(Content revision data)
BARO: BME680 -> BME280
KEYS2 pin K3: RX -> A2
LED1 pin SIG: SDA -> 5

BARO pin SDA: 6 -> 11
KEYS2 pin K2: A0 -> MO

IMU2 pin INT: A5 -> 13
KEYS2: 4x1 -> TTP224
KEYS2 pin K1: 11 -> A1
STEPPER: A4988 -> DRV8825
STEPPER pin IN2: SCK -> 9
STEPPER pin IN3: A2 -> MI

--

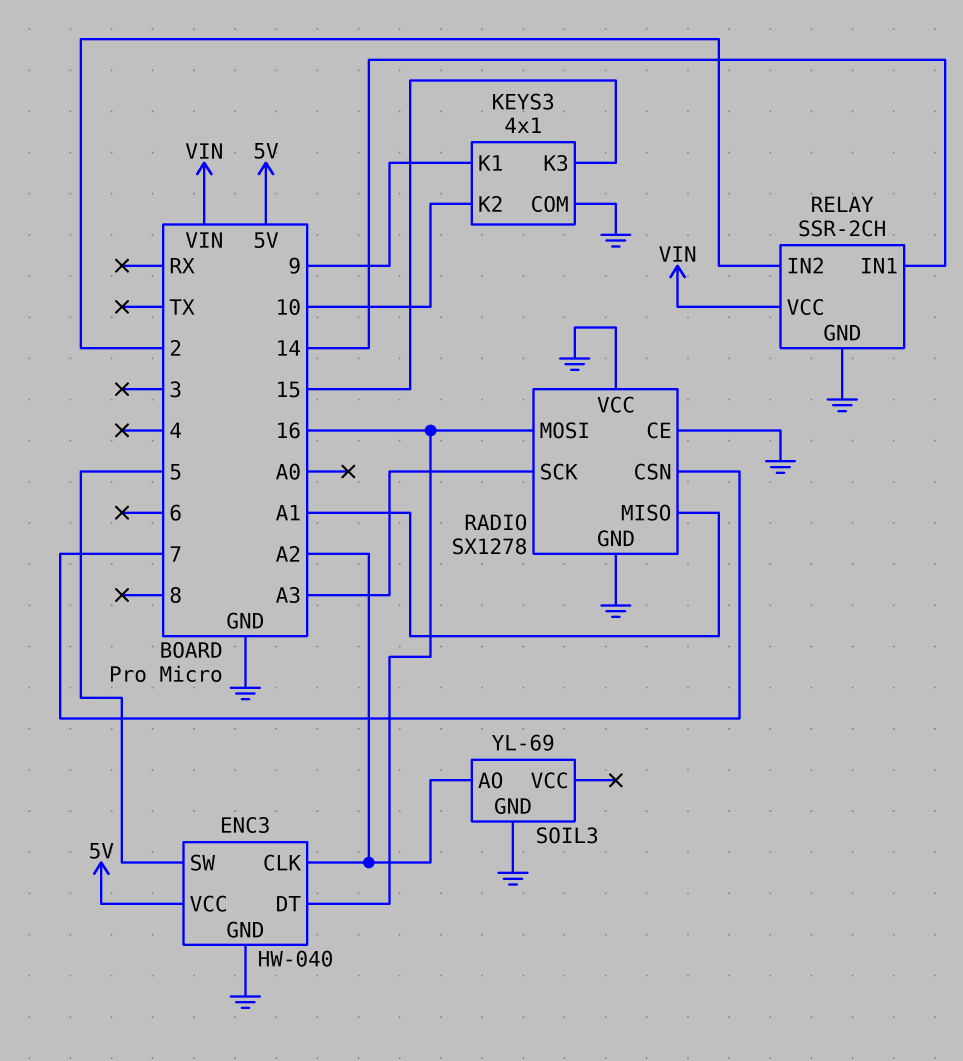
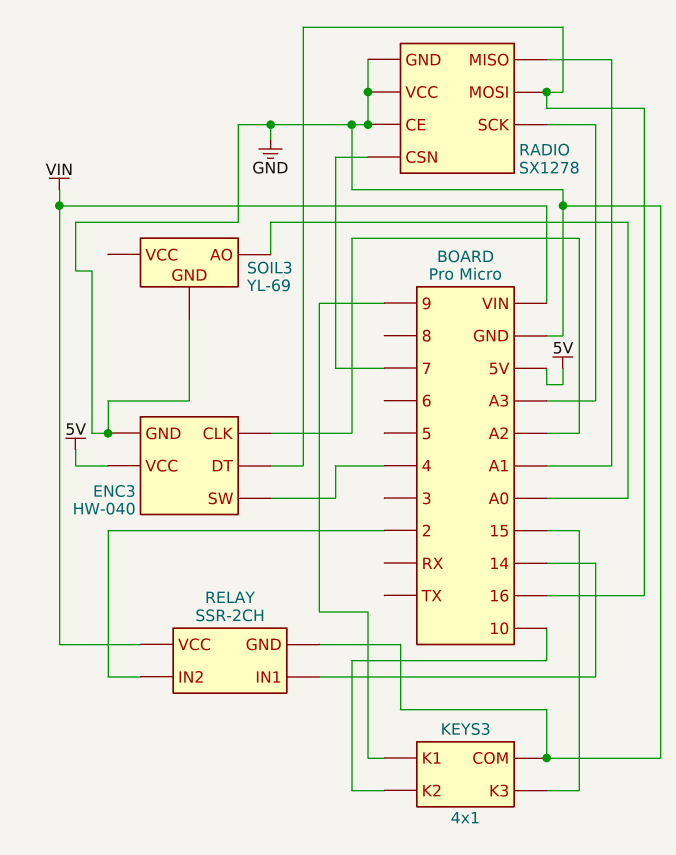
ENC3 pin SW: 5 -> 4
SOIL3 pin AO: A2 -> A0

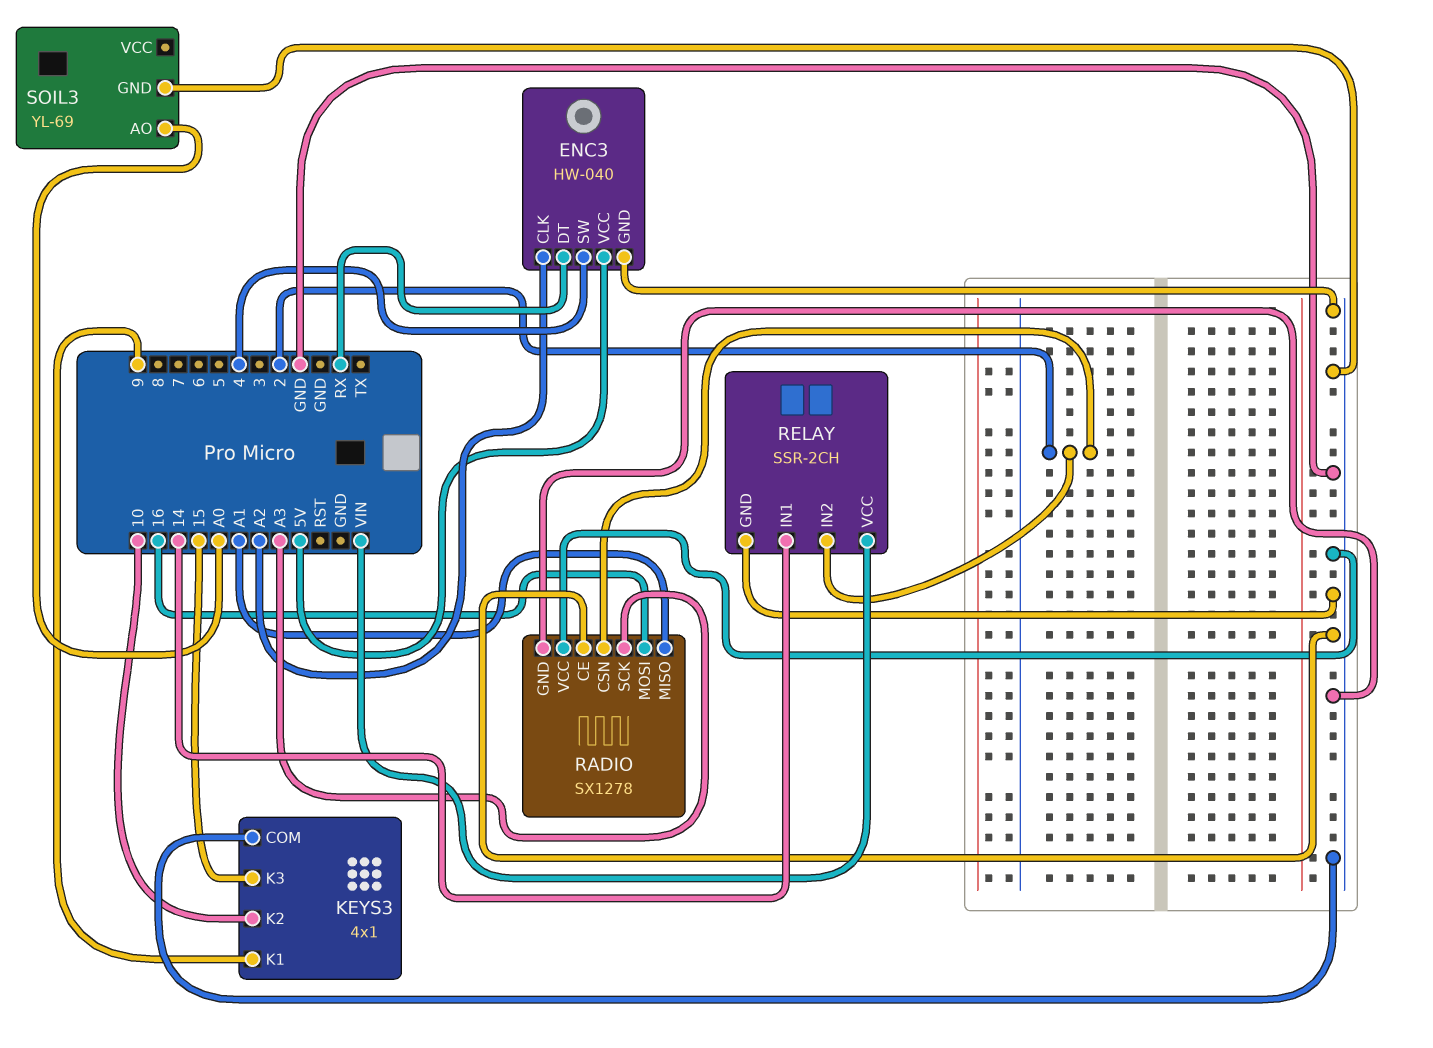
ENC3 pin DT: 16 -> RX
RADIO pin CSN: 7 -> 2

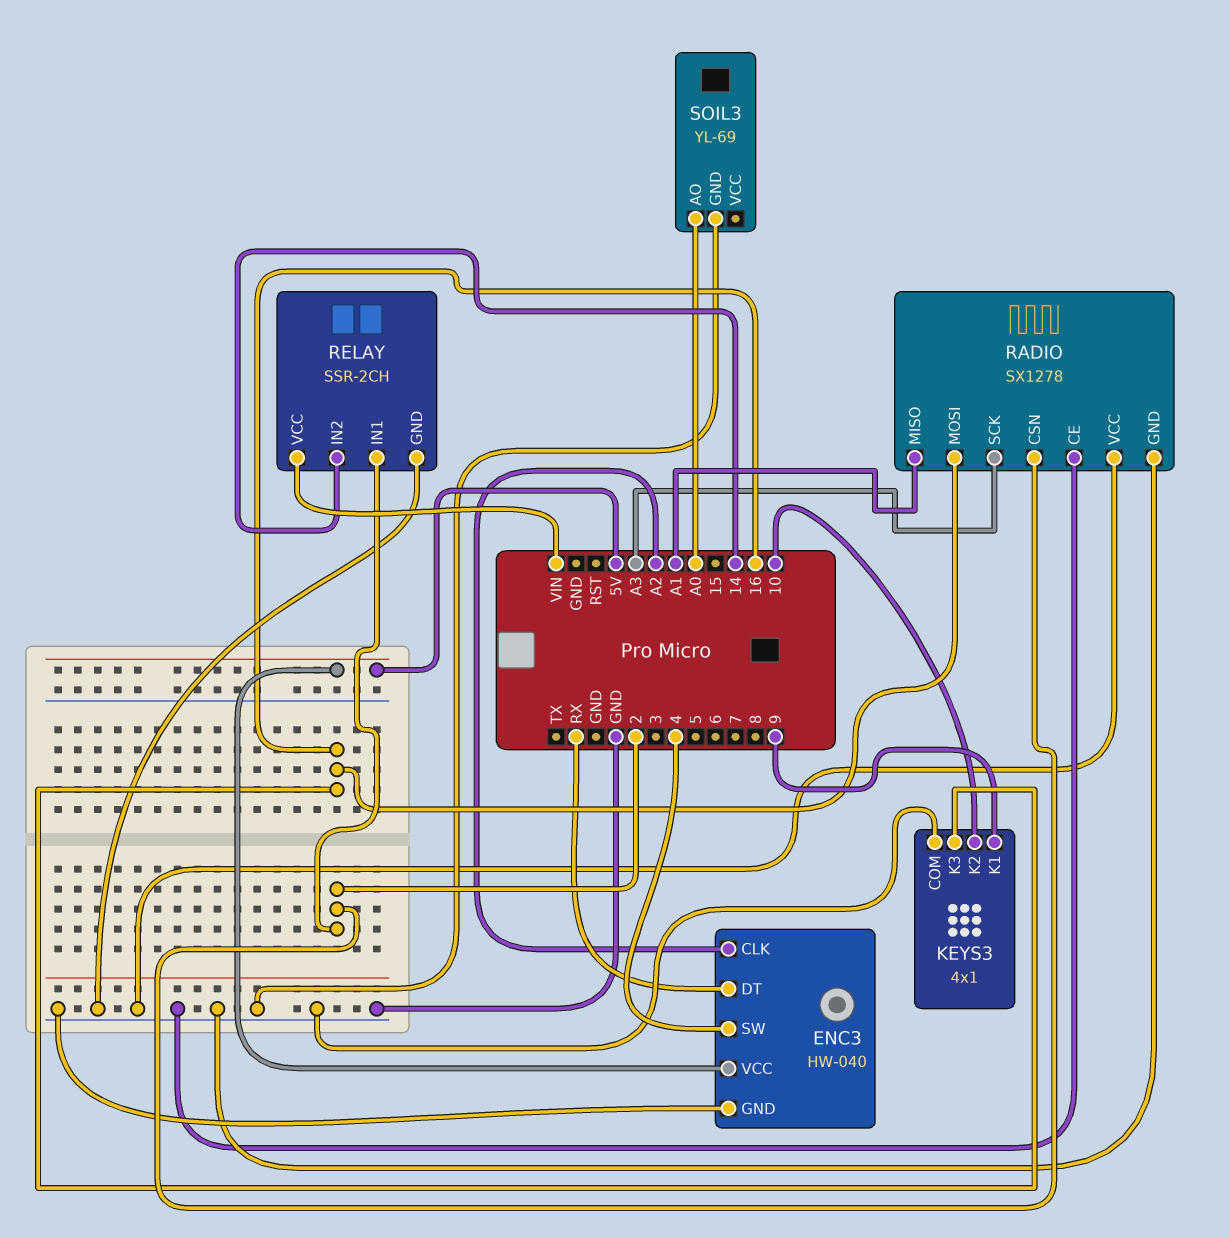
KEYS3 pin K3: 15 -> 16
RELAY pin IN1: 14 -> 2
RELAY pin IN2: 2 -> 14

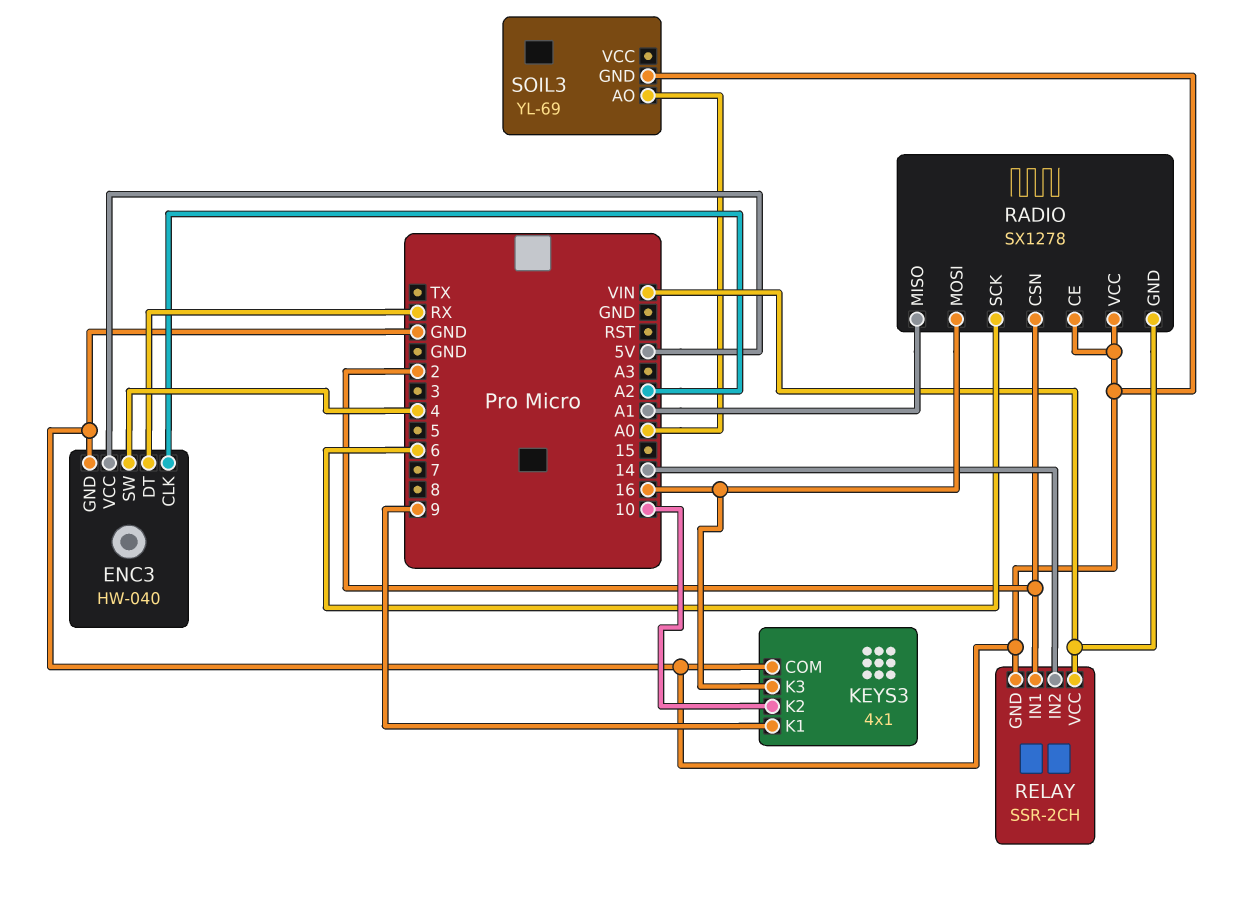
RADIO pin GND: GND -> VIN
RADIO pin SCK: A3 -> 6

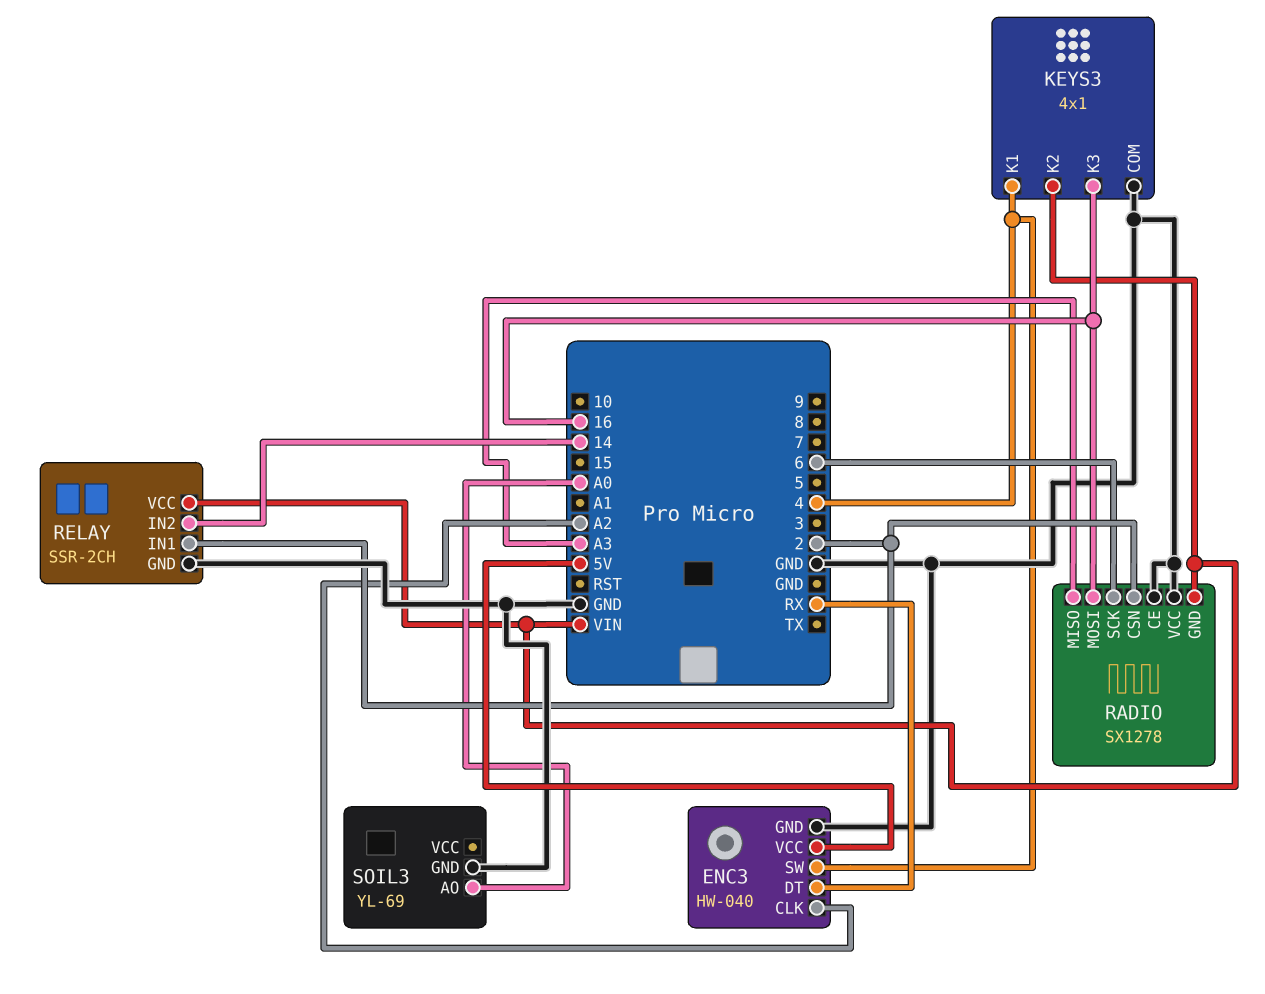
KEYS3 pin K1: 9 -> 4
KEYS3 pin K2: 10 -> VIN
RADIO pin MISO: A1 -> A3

What this task involves:
Using the entries above, repeat exactly the lines from the one with "RADIO pin SCK: A3 -> 6" to the one with "RADIO pin MISO: A1 -> A3", both included, and leave the pictures behind.

Result of this exercise:
RADIO pin SCK: A3 -> 6

KEYS3 pin K1: 9 -> 4
KEYS3 pin K2: 10 -> VIN
RADIO pin MISO: A1 -> A3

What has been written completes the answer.